◆ The exercise
Rewrite the items below, replacing each "counterclockwise" with "anticlockwise" and leaving everything else unchanged.

______

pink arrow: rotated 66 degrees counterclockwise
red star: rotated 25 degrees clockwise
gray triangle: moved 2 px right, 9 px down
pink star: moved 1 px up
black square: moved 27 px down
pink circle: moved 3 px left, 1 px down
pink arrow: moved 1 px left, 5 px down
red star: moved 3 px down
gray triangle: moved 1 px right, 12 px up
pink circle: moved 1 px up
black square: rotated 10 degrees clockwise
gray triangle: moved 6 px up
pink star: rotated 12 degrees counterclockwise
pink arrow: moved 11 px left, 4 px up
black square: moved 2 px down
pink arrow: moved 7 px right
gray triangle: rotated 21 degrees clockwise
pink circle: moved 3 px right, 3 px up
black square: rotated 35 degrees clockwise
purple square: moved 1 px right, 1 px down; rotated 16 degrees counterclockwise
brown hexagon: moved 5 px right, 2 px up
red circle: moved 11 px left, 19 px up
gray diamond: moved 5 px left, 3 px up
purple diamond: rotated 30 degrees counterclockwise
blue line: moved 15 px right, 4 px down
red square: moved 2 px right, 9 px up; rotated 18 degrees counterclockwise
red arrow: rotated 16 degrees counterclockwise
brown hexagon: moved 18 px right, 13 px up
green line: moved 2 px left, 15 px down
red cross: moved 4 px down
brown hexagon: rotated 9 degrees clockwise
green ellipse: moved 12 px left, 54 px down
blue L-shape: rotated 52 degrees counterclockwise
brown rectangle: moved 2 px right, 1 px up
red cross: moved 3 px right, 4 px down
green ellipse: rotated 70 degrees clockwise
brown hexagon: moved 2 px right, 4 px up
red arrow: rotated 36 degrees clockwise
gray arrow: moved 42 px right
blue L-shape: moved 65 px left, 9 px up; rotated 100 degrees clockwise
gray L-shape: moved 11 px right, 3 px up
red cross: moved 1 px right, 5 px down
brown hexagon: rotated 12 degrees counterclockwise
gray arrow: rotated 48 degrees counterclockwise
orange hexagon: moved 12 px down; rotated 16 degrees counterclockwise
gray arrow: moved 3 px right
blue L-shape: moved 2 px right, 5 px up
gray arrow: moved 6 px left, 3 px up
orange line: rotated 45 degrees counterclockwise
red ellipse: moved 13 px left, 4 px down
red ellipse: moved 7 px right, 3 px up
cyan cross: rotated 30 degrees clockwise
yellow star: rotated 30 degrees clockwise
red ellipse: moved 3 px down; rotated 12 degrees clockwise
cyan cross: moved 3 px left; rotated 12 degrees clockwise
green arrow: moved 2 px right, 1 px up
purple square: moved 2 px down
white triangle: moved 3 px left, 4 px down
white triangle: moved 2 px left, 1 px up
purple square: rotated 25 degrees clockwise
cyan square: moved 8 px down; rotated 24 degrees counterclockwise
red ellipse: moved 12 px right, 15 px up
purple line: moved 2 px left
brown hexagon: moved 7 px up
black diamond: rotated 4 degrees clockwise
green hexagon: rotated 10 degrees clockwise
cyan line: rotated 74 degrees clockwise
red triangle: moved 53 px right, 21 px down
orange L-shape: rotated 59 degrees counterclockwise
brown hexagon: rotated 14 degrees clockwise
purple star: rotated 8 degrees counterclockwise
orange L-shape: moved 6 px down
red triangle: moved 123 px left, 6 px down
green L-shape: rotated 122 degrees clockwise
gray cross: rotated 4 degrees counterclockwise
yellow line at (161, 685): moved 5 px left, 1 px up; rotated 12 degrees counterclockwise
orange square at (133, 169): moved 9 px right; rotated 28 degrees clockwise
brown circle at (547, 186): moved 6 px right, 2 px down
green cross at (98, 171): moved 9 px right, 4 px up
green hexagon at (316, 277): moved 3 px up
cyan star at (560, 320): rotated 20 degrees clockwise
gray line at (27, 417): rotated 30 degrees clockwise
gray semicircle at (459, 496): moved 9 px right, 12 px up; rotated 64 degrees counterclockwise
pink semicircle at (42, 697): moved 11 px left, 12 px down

______

◆ Task result
pink arrow: rotated 66 degrees anticlockwise
red star: rotated 25 degrees clockwise
gray triangle: moved 2 px right, 9 px down
pink star: moved 1 px up
black square: moved 27 px down
pink circle: moved 3 px left, 1 px down
pink arrow: moved 1 px left, 5 px down
red star: moved 3 px down
gray triangle: moved 1 px right, 12 px up
pink circle: moved 1 px up
black square: rotated 10 degrees clockwise
gray triangle: moved 6 px up
pink star: rotated 12 degrees anticlockwise
pink arrow: moved 11 px left, 4 px up
black square: moved 2 px down
pink arrow: moved 7 px right
gray triangle: rotated 21 degrees clockwise
pink circle: moved 3 px right, 3 px up
black square: rotated 35 degrees clockwise
purple square: moved 1 px right, 1 px down; rotated 16 degrees anticlockwise
brown hexagon: moved 5 px right, 2 px up
red circle: moved 11 px left, 19 px up
gray diamond: moved 5 px left, 3 px up
purple diamond: rotated 30 degrees anticlockwise
blue line: moved 15 px right, 4 px down
red square: moved 2 px right, 9 px up; rotated 18 degrees anticlockwise
red arrow: rotated 16 degrees anticlockwise
brown hexagon: moved 18 px right, 13 px up
green line: moved 2 px left, 15 px down
red cross: moved 4 px down
brown hexagon: rotated 9 degrees clockwise
green ellipse: moved 12 px left, 54 px down
blue L-shape: rotated 52 degrees anticlockwise
brown rectangle: moved 2 px right, 1 px up
red cross: moved 3 px right, 4 px down
green ellipse: rotated 70 degrees clockwise
brown hexagon: moved 2 px right, 4 px up
red arrow: rotated 36 degrees clockwise
gray arrow: moved 42 px right
blue L-shape: moved 65 px left, 9 px up; rotated 100 degrees clockwise
gray L-shape: moved 11 px right, 3 px up
red cross: moved 1 px right, 5 px down
brown hexagon: rotated 12 degrees anticlockwise
gray arrow: rotated 48 degrees anticlockwise
orange hexagon: moved 12 px down; rotated 16 degrees anticlockwise
gray arrow: moved 3 px right
blue L-shape: moved 2 px right, 5 px up
gray arrow: moved 6 px left, 3 px up
orange line: rotated 45 degrees anticlockwise
red ellipse: moved 13 px left, 4 px down
red ellipse: moved 7 px right, 3 px up
cyan cross: rotated 30 degrees clockwise
yellow star: rotated 30 degrees clockwise
red ellipse: moved 3 px down; rotated 12 degrees clockwise
cyan cross: moved 3 px left; rotated 12 degrees clockwise
green arrow: moved 2 px right, 1 px up
purple square: moved 2 px down
white triangle: moved 3 px left, 4 px down
white triangle: moved 2 px left, 1 px up
purple square: rotated 25 degrees clockwise
cyan square: moved 8 px down; rotated 24 degrees anticlockwise
red ellipse: moved 12 px right, 15 px up
purple line: moved 2 px left
brown hexagon: moved 7 px up
black diamond: rotated 4 degrees clockwise
green hexagon: rotated 10 degrees clockwise
cyan line: rotated 74 degrees clockwise
red triangle: moved 53 px right, 21 px down
orange L-shape: rotated 59 degrees anticlockwise
brown hexagon: rotated 14 degrees clockwise
purple star: rotated 8 degrees anticlockwise
orange L-shape: moved 6 px down
red triangle: moved 123 px left, 6 px down
green L-shape: rotated 122 degrees clockwise
gray cross: rotated 4 degrees anticlockwise
yellow line at (161, 685): moved 5 px left, 1 px up; rotated 12 degrees anticlockwise
orange square at (133, 169): moved 9 px right; rotated 28 degrees clockwise
brown circle at (547, 186): moved 6 px right, 2 px down
green cross at (98, 171): moved 9 px right, 4 px up
green hexagon at (316, 277): moved 3 px up
cyan star at (560, 320): rotated 20 degrees clockwise
gray line at (27, 417): rotated 30 degrees clockwise
gray semicircle at (459, 496): moved 9 px right, 12 px up; rotated 64 degrees anticlockwise
pink semicircle at (42, 697): moved 11 px left, 12 px down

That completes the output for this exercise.